• SUPPLIED RECORDS:
▼▼▼

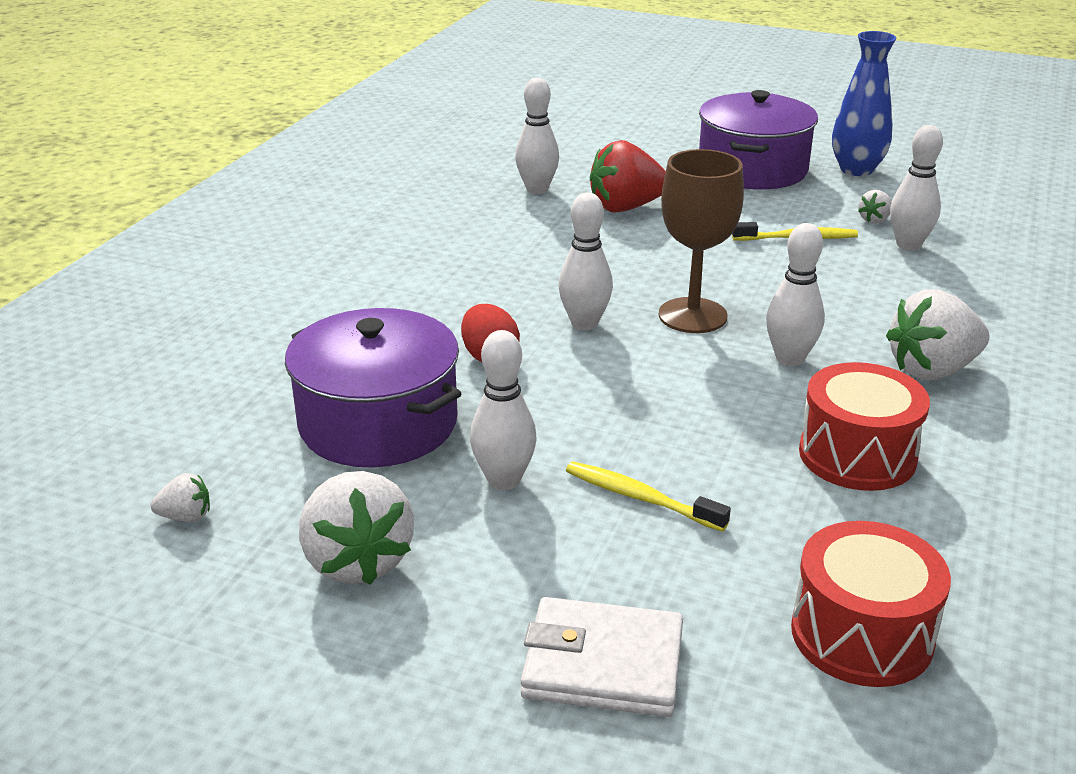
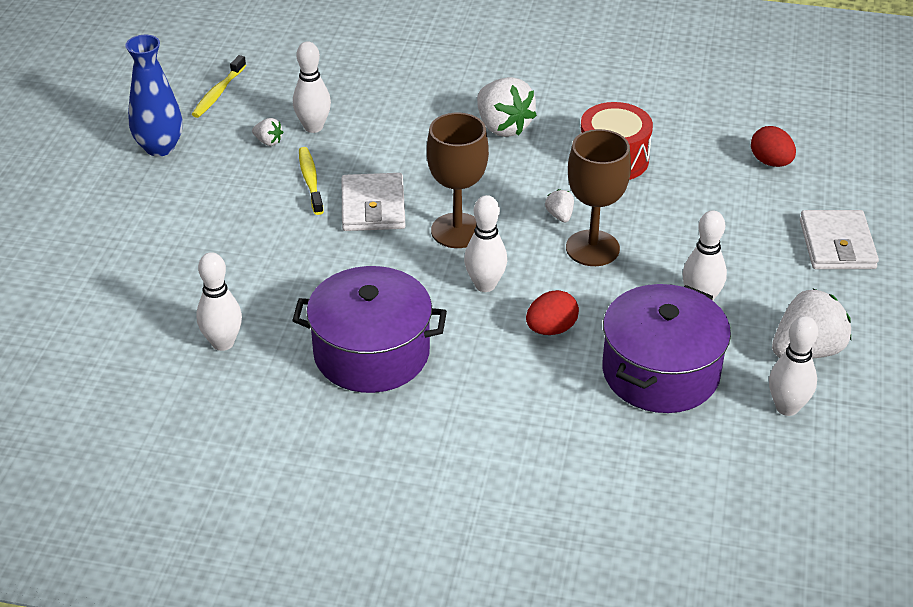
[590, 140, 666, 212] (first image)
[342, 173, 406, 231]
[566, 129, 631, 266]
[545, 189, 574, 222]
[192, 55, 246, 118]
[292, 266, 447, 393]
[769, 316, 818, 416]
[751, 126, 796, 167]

▲▲▲
▼▼▼

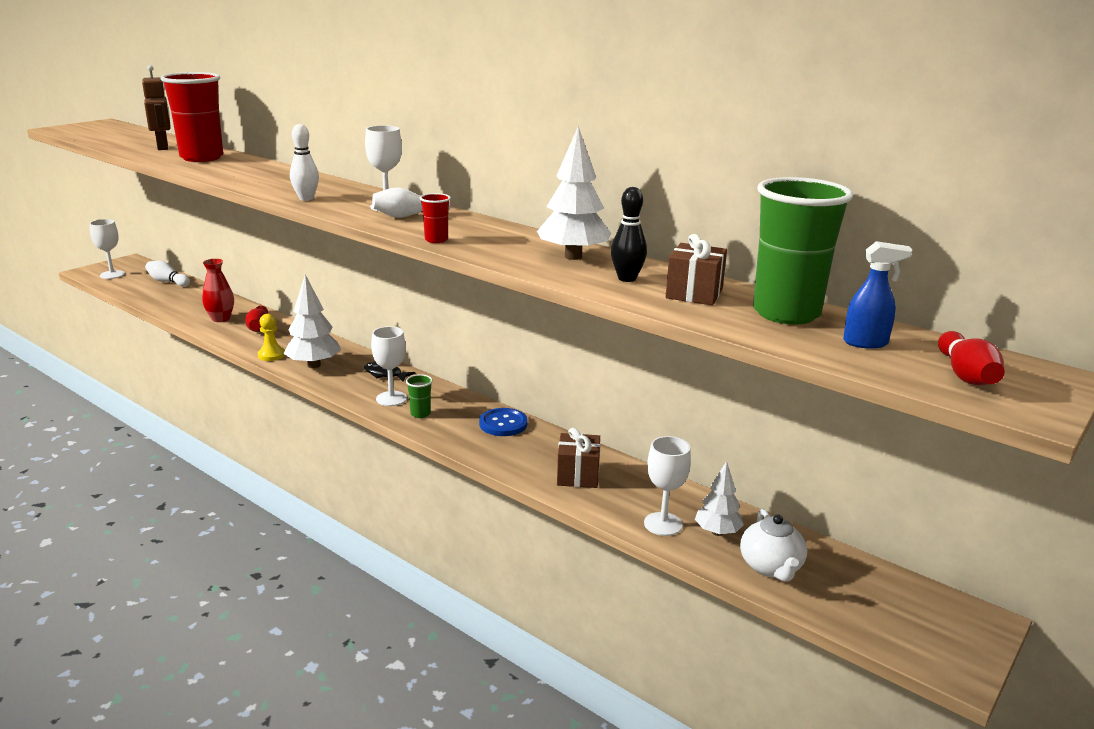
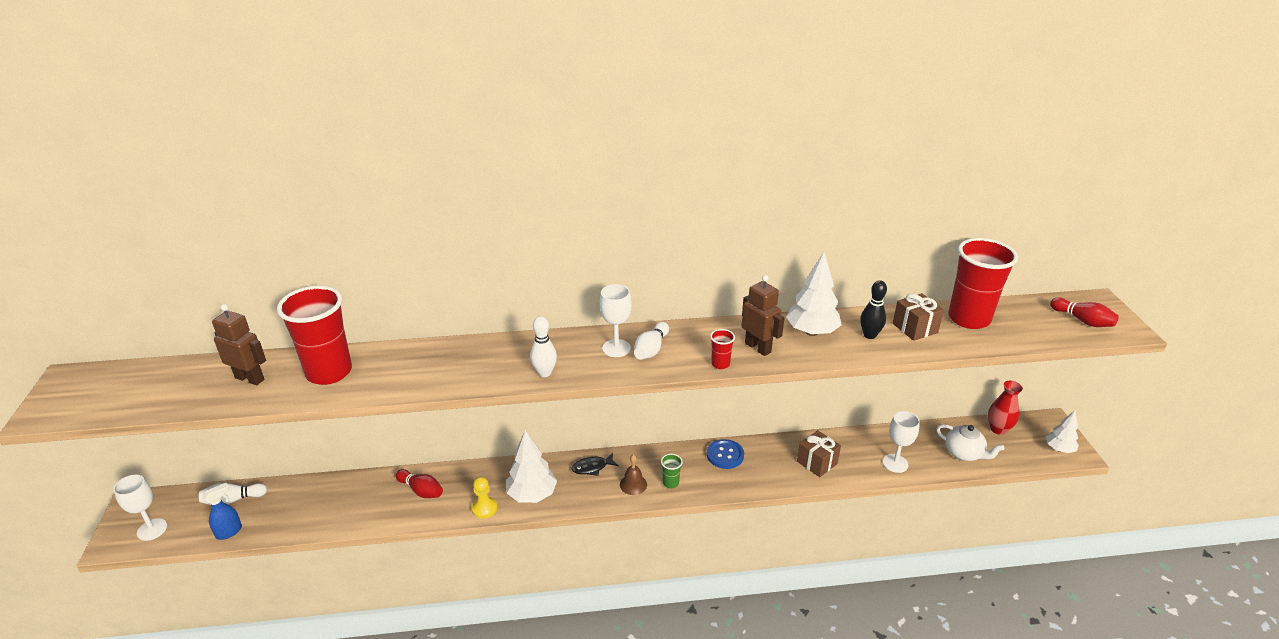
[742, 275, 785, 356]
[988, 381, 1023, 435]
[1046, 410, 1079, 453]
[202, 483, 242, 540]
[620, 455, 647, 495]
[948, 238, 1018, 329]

▲▲▲
▼▼▼

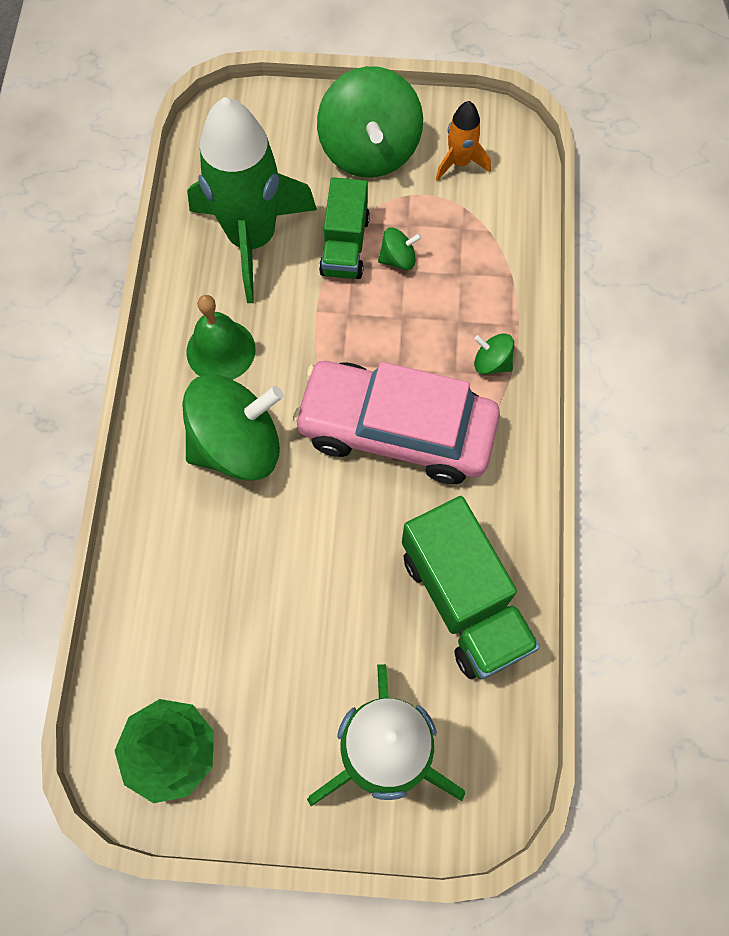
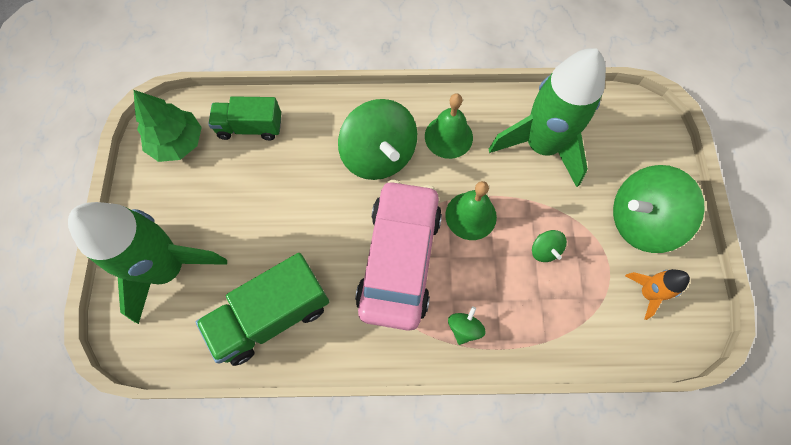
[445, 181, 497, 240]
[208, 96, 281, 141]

▲▲▲

• DESCRIPTION OF THE TASK: Would you retype the lines above from the one with "[545, 189, 574, 222]" down to the one with "[751, 126, 796, 167]", word for word, both ends included and no other lines?

• PROBLEM SOLUTION:
[545, 189, 574, 222]
[192, 55, 246, 118]
[292, 266, 447, 393]
[769, 316, 818, 416]
[751, 126, 796, 167]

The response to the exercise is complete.